(PROBLEM DETAILS): Find the line with "J4 pin 1: NET15 -> NET23" in the records below. Copy it and every line after it, up to and including the line with "U2 pin NRST: NET13 -> NET21".

(DATASET):
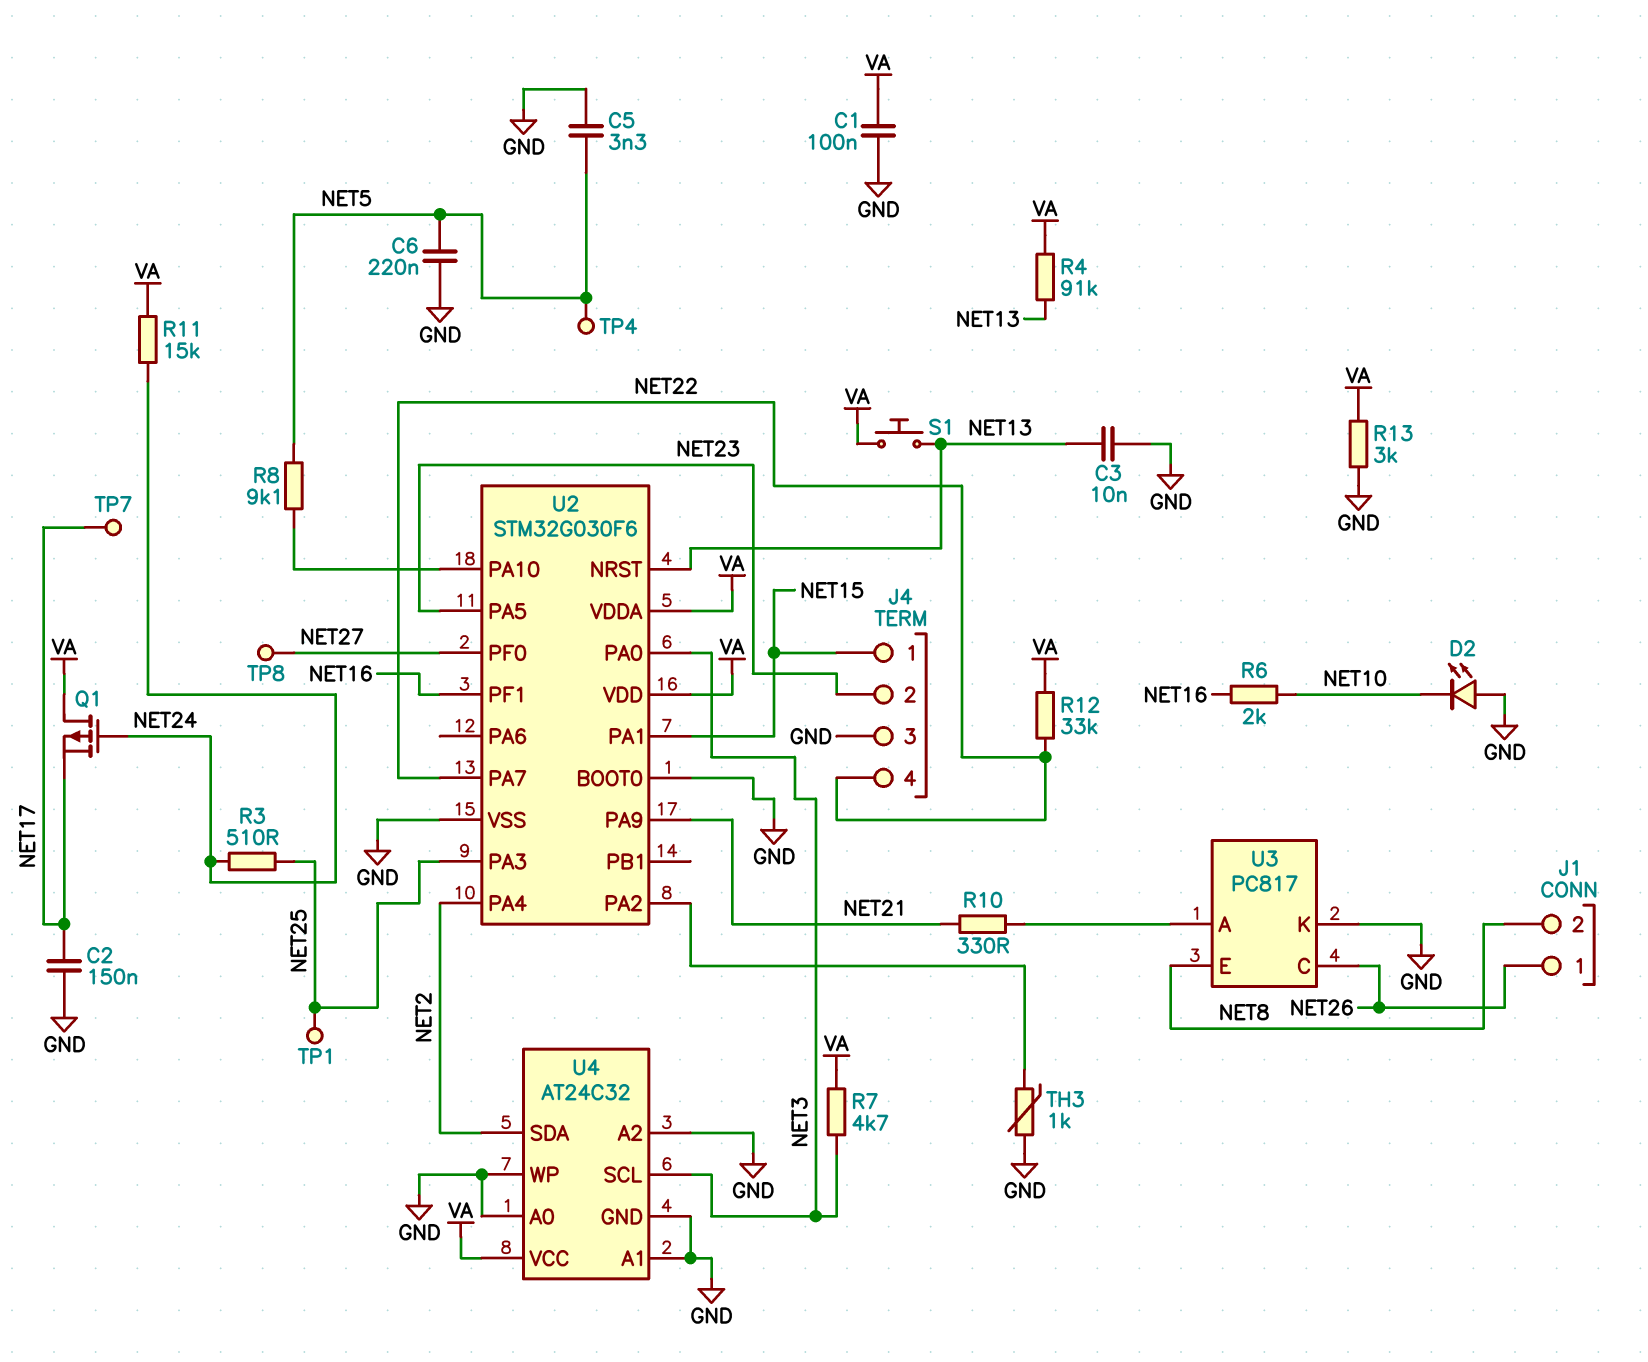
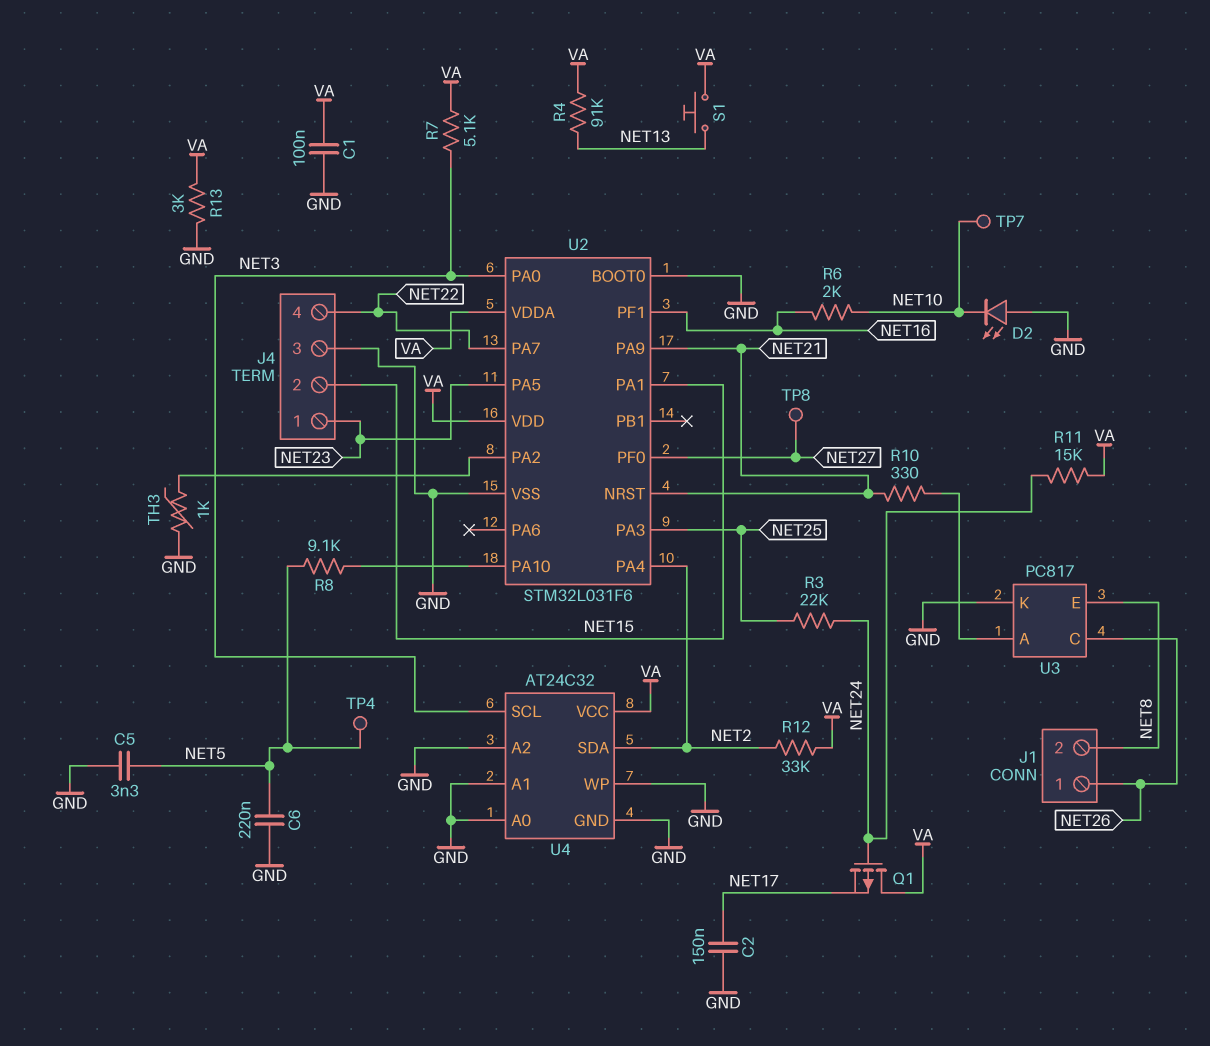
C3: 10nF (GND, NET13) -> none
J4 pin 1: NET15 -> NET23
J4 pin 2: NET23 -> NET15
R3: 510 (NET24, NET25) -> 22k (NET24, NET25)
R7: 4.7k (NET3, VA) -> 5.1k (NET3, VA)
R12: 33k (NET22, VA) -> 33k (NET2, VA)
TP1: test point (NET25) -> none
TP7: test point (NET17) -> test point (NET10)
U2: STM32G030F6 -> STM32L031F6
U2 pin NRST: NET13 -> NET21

...

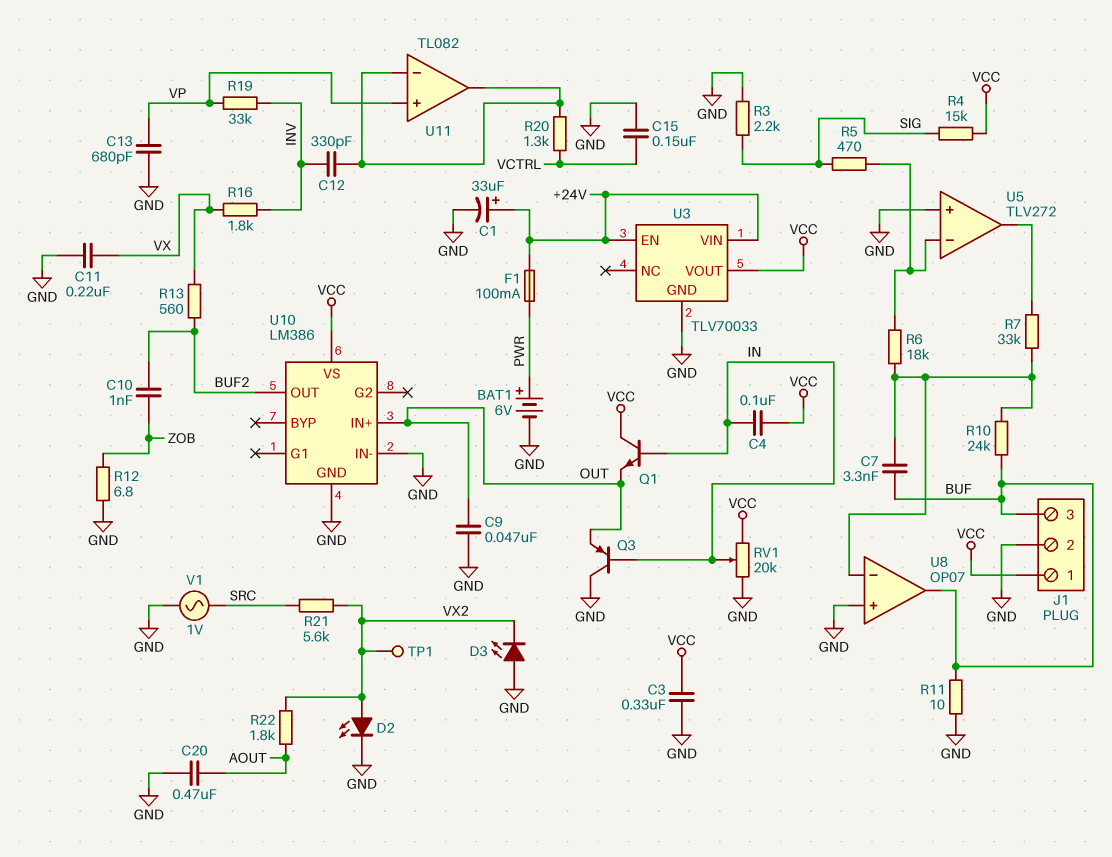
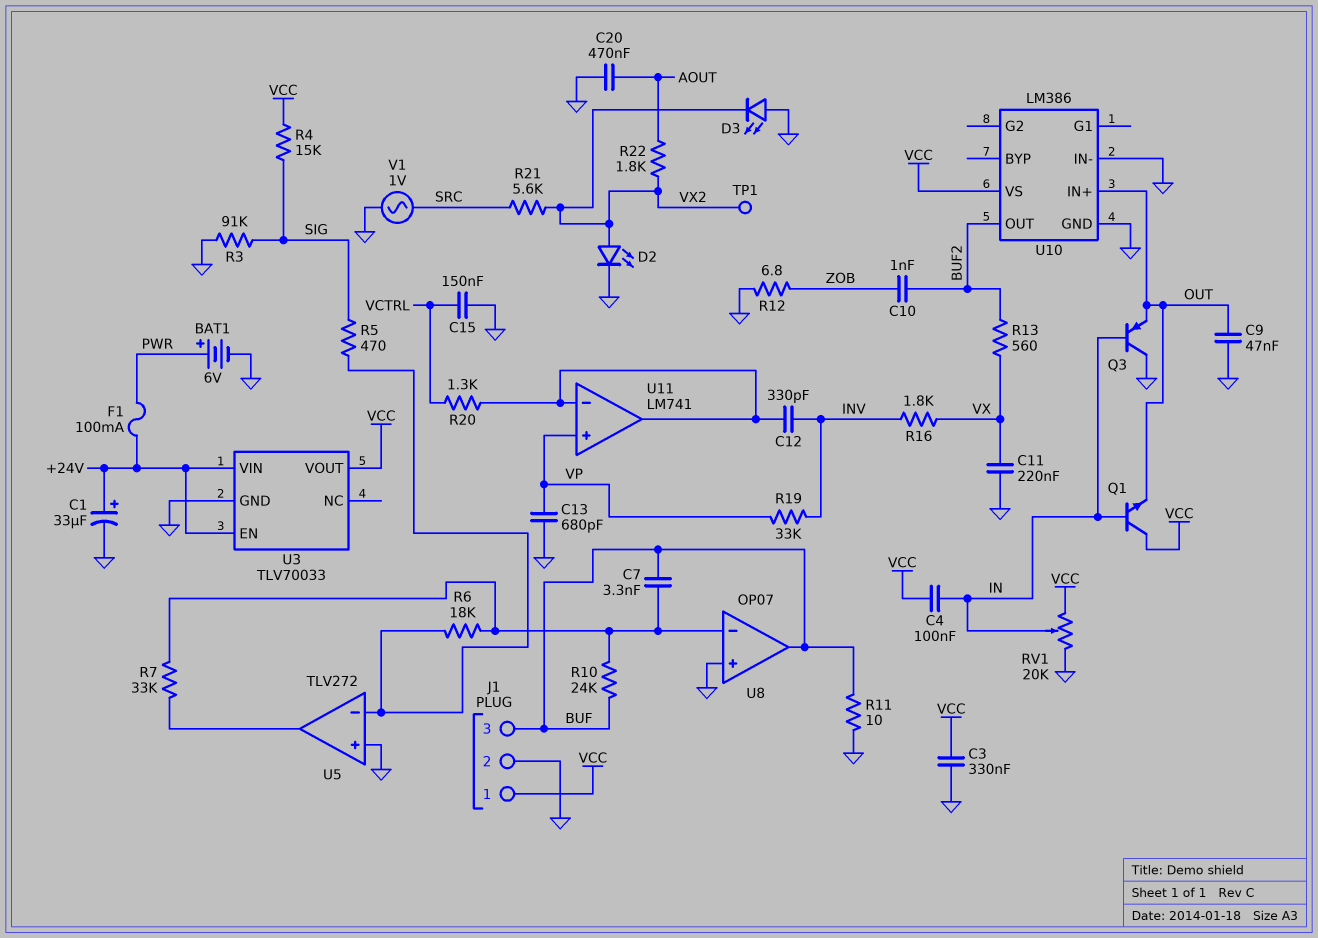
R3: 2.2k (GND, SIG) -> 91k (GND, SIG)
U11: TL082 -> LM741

(SOLVED PROBLEM):
J4 pin 1: NET15 -> NET23
J4 pin 2: NET23 -> NET15
R3: 510 (NET24, NET25) -> 22k (NET24, NET25)
R7: 4.7k (NET3, VA) -> 5.1k (NET3, VA)
R12: 33k (NET22, VA) -> 33k (NET2, VA)
TP1: test point (NET25) -> none
TP7: test point (NET17) -> test point (NET10)
U2: STM32G030F6 -> STM32L031F6
U2 pin NRST: NET13 -> NET21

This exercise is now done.